Task description: Which lines of the entries hold the string "plus"? Copy each one.

Exercise material:
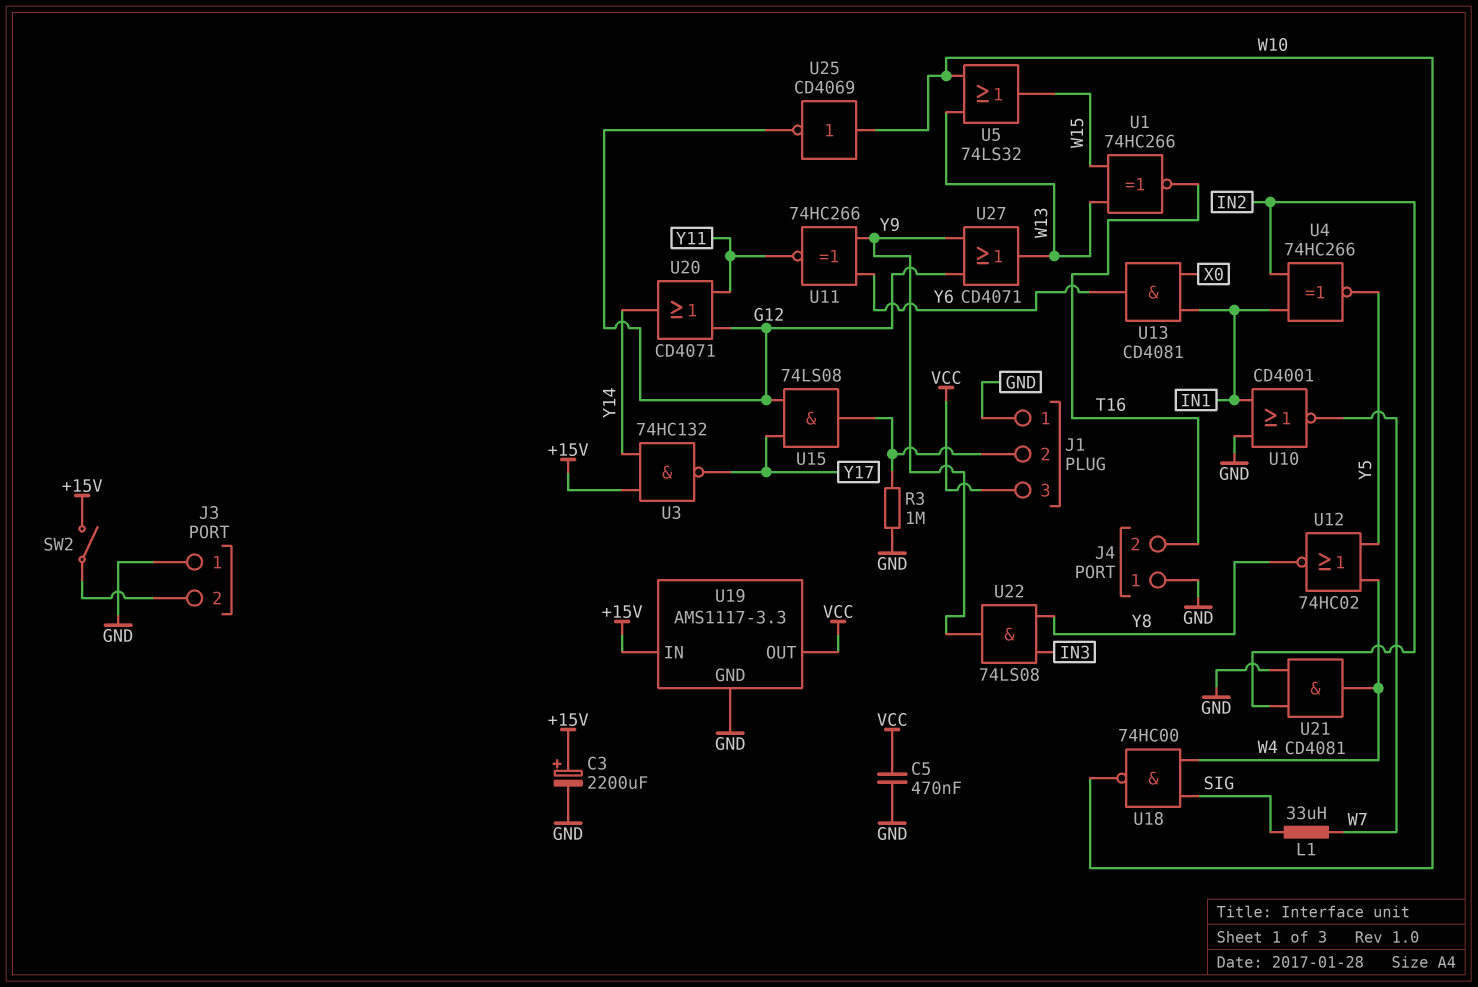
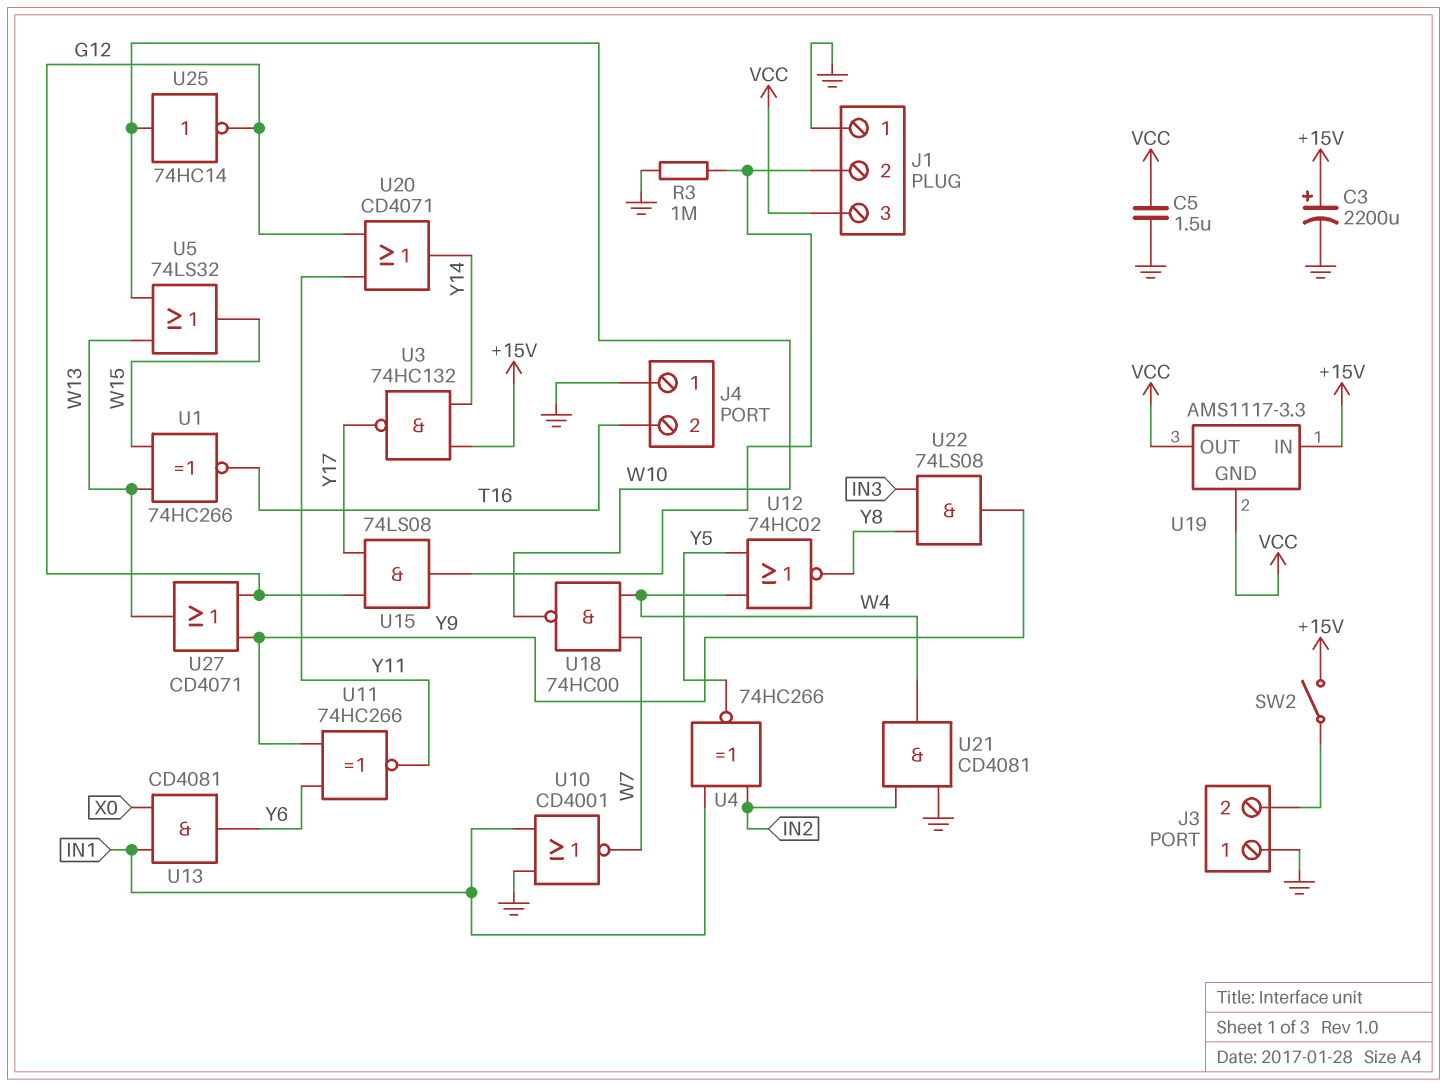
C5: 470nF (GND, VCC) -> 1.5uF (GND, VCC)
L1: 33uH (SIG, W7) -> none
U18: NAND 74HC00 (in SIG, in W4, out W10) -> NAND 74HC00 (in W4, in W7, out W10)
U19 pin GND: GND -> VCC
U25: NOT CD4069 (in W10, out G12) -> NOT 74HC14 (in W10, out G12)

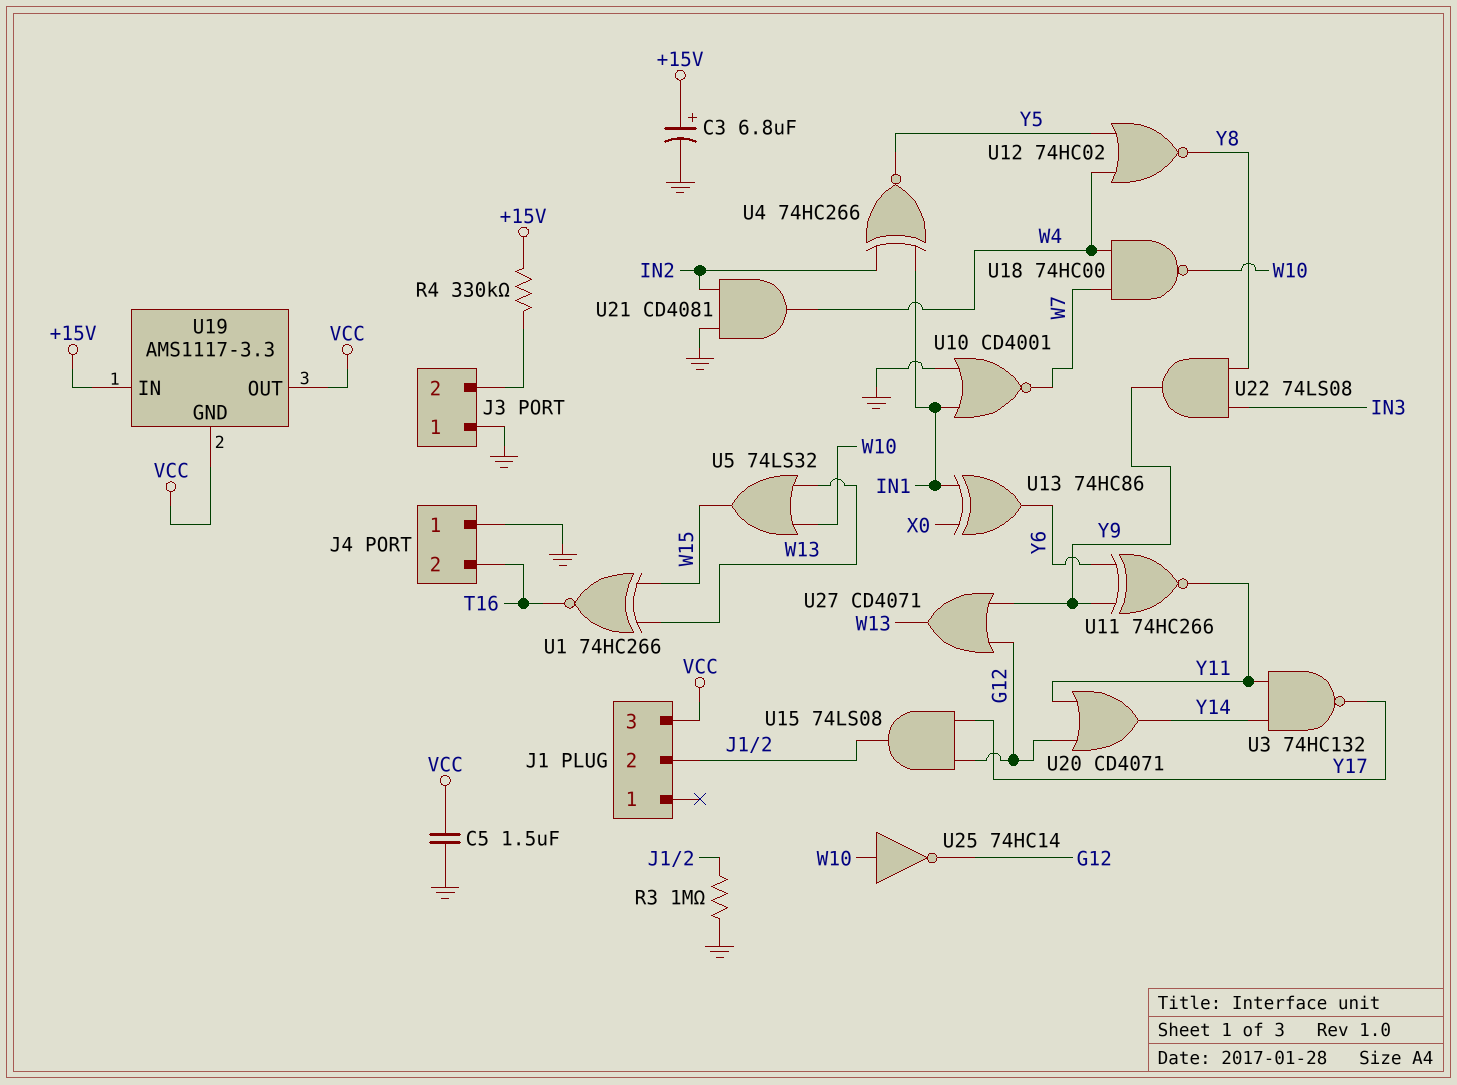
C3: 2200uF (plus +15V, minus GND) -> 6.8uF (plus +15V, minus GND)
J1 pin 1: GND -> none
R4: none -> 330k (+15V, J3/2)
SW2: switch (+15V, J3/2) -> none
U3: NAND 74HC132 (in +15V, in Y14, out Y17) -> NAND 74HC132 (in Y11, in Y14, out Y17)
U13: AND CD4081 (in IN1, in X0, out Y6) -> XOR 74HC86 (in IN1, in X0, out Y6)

...

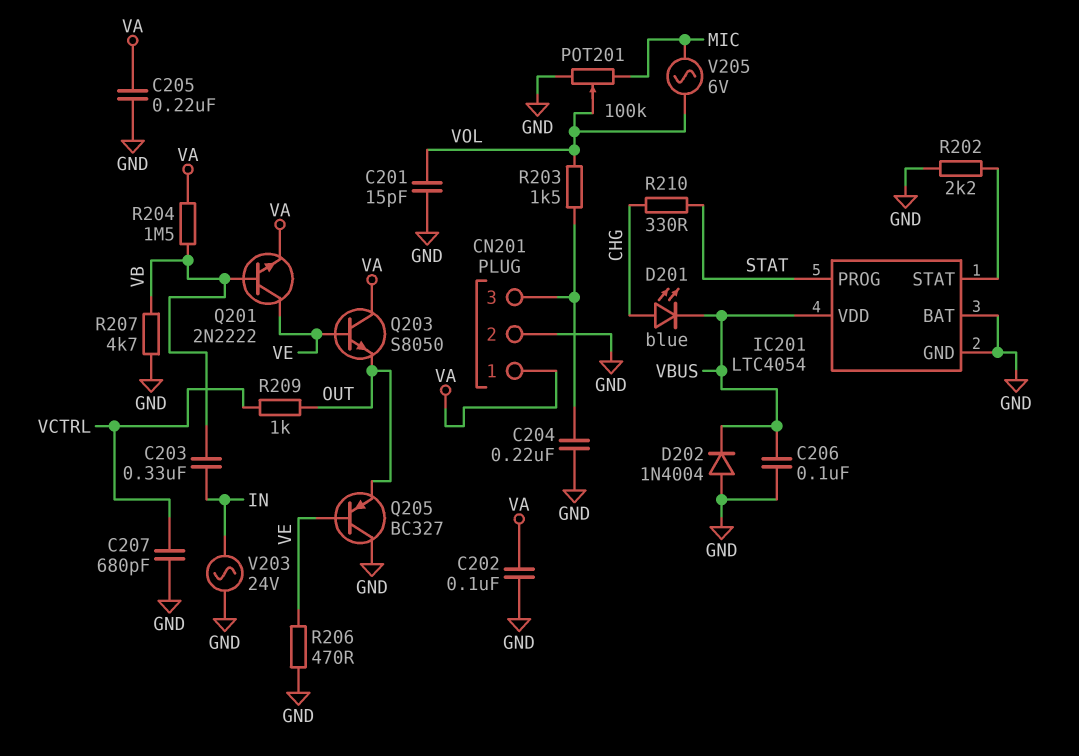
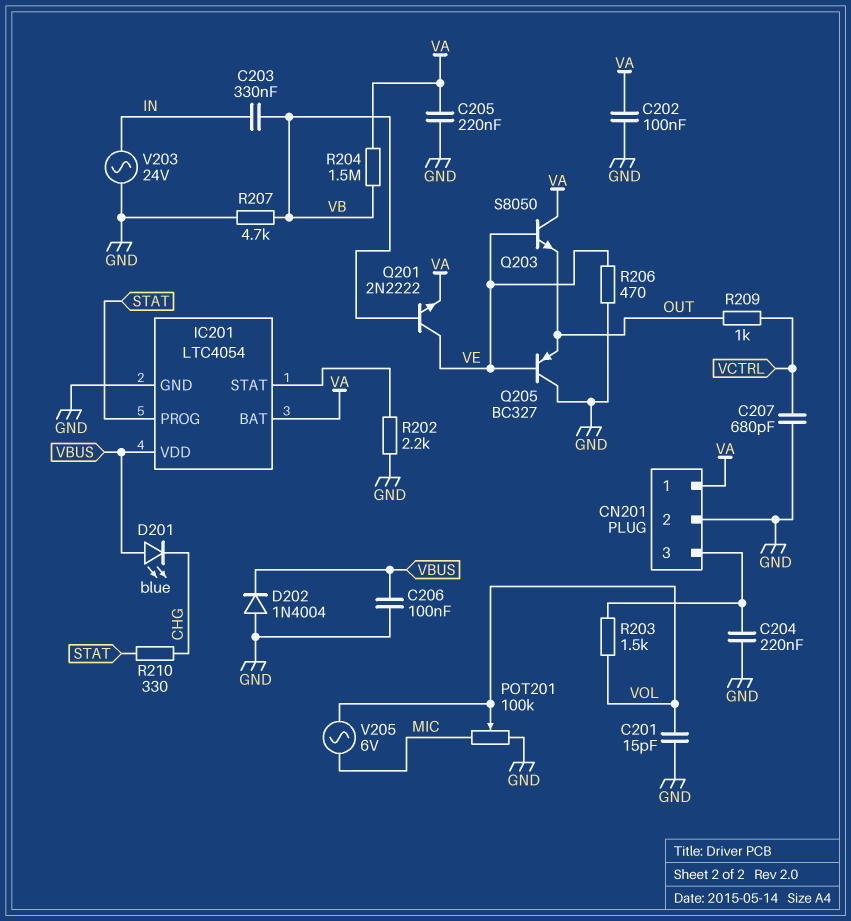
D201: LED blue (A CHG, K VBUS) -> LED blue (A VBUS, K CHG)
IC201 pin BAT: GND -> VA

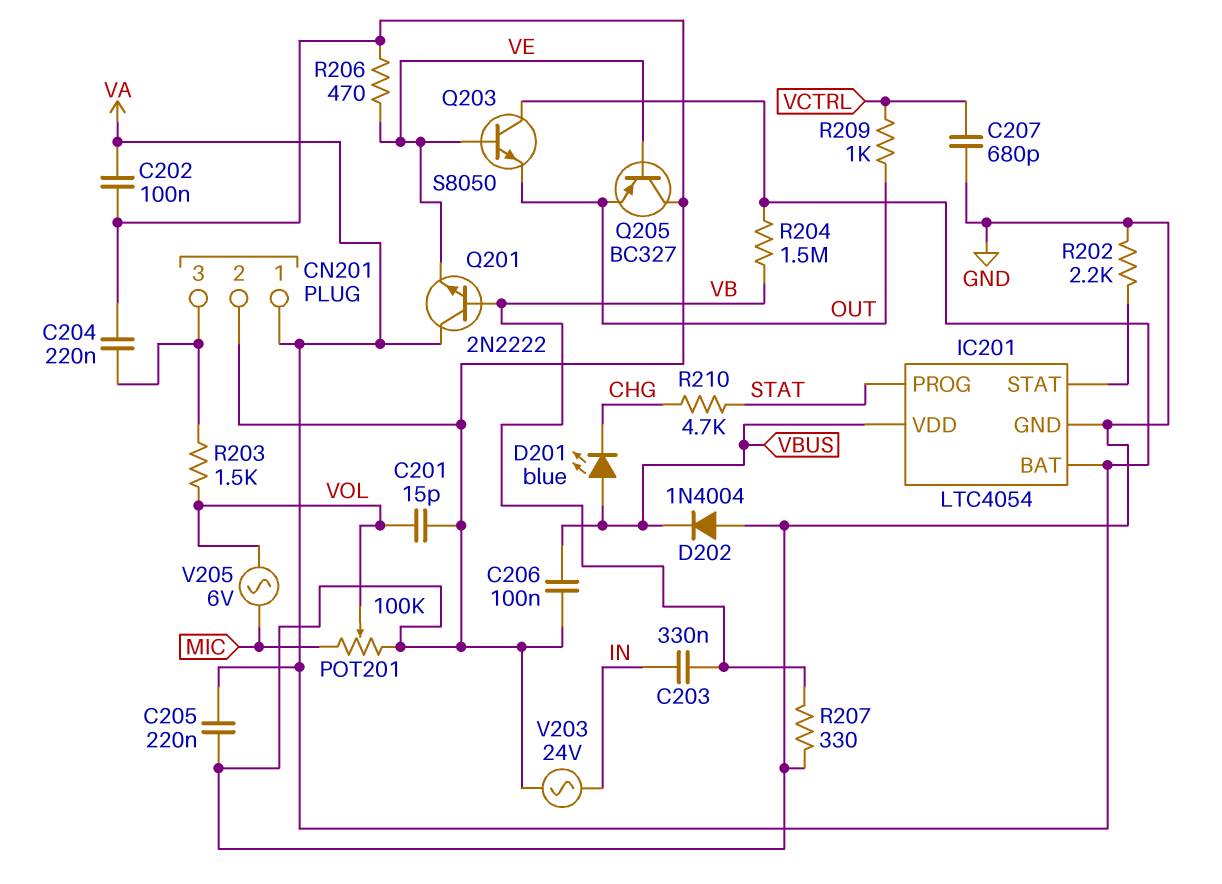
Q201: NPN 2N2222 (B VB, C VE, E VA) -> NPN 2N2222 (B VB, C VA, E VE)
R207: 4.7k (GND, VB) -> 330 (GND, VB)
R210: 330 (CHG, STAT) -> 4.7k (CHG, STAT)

---

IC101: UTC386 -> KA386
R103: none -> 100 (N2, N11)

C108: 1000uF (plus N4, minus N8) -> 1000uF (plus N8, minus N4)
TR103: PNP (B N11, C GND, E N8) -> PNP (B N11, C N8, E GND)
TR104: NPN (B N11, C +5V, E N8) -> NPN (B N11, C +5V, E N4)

Answer to the exercise:
C3: 2200uF (plus +15V, minus GND) -> 6.8uF (plus +15V, minus GND)
C108: 1000uF (plus N4, minus N8) -> 1000uF (plus N8, minus N4)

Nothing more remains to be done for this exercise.